***** DATA EXCERPTS *****
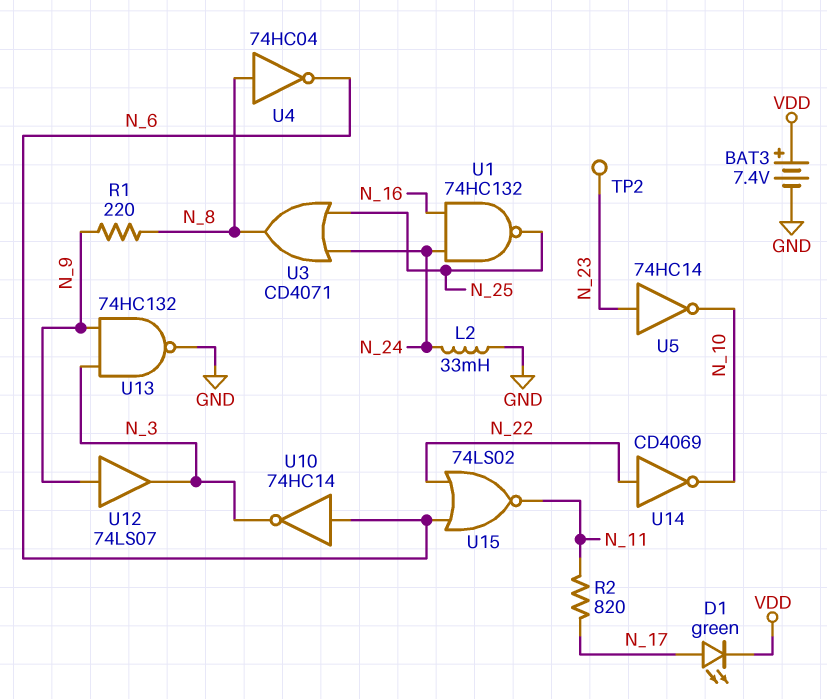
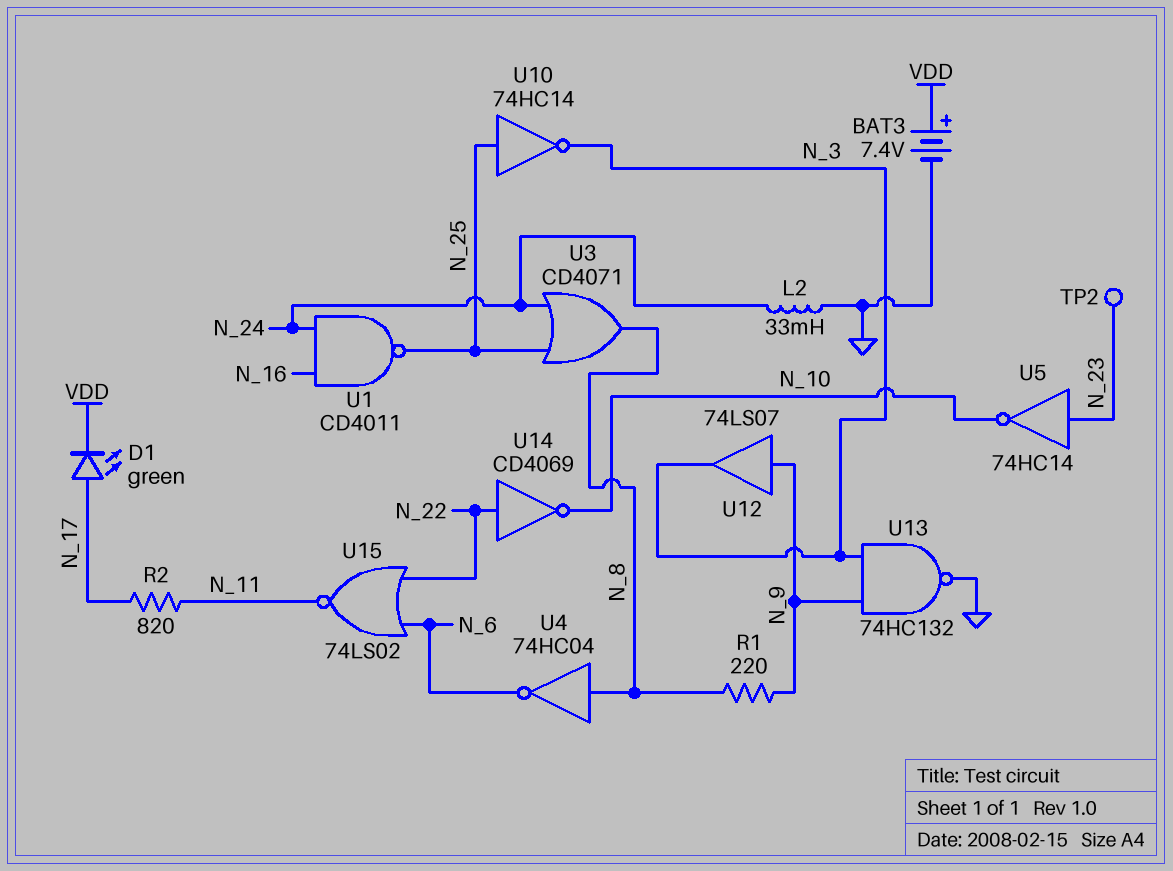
U1: NAND 74HC132 (in N_16, in N_24, out N_25) -> NAND CD4011 (in N_16, in N_24, out N_25)
U10: NOT 74HC14 (in N_6, out N_3) -> NOT 74HC14 (in N_25, out N_3)

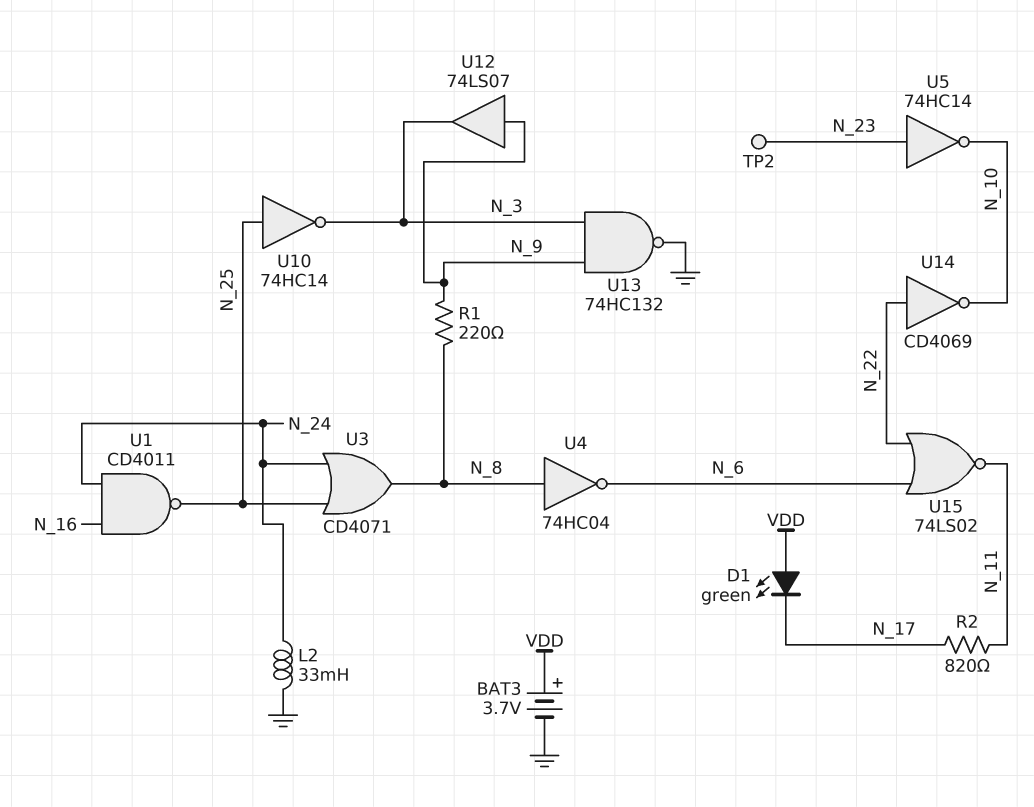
BAT3: 7.4V (plus VDD, minus GND) -> 3.7V (plus VDD, minus GND)
D1: LED green (A N_17, K VDD) -> LED green (A VDD, K N_17)

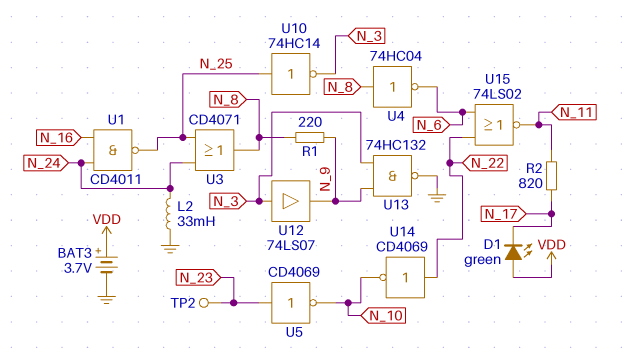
U5: NOT 74HC14 (in N_23, out N_10) -> NOT CD4069 (in N_23, out N_10)
U12: buffer 74LS07 (in N_9, out N_3) -> buffer 74LS07 (in N_3, out N_9)

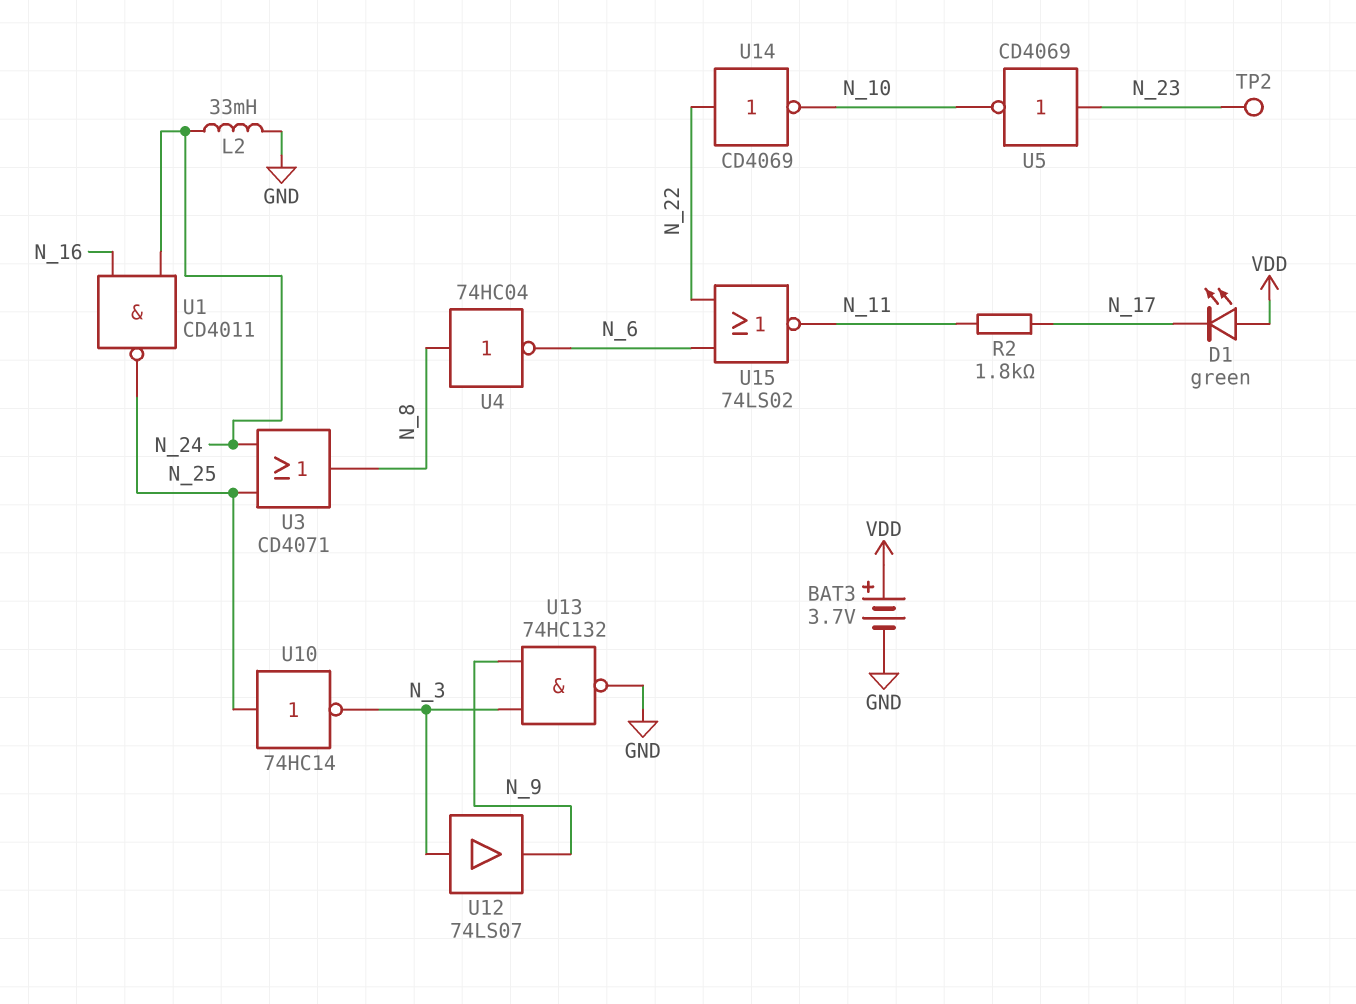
R1: 220 (N_8, N_9) -> none
R2: 820 (N_11, N_17) -> 1.8k (N_11, N_17)

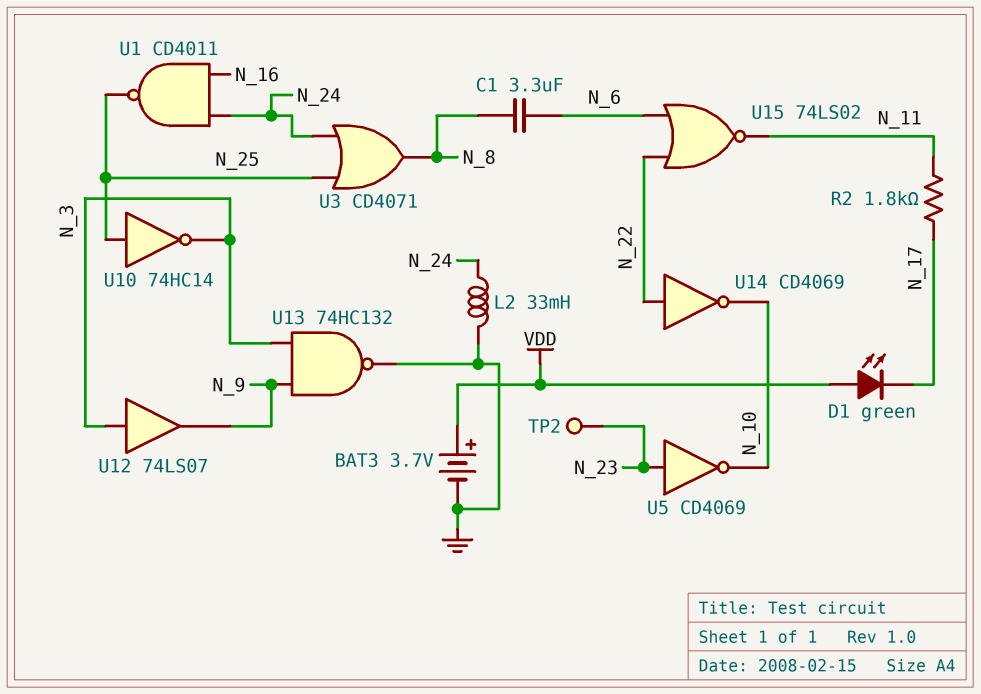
C1: none -> 3.3uF (N_6, N_8)
U4: NOT 74HC04 (in N_8, out N_6) -> none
*****
§ **WHAT THE EXERCISE ASKS**
Identify the lines of the entries containing the string "none". Copy each such line.

§ **WRITTEN REPLY**
R1: 220 (N_8, N_9) -> none
C1: none -> 3.3uF (N_6, N_8)
U4: NOT 74HC04 (in N_8, out N_6) -> none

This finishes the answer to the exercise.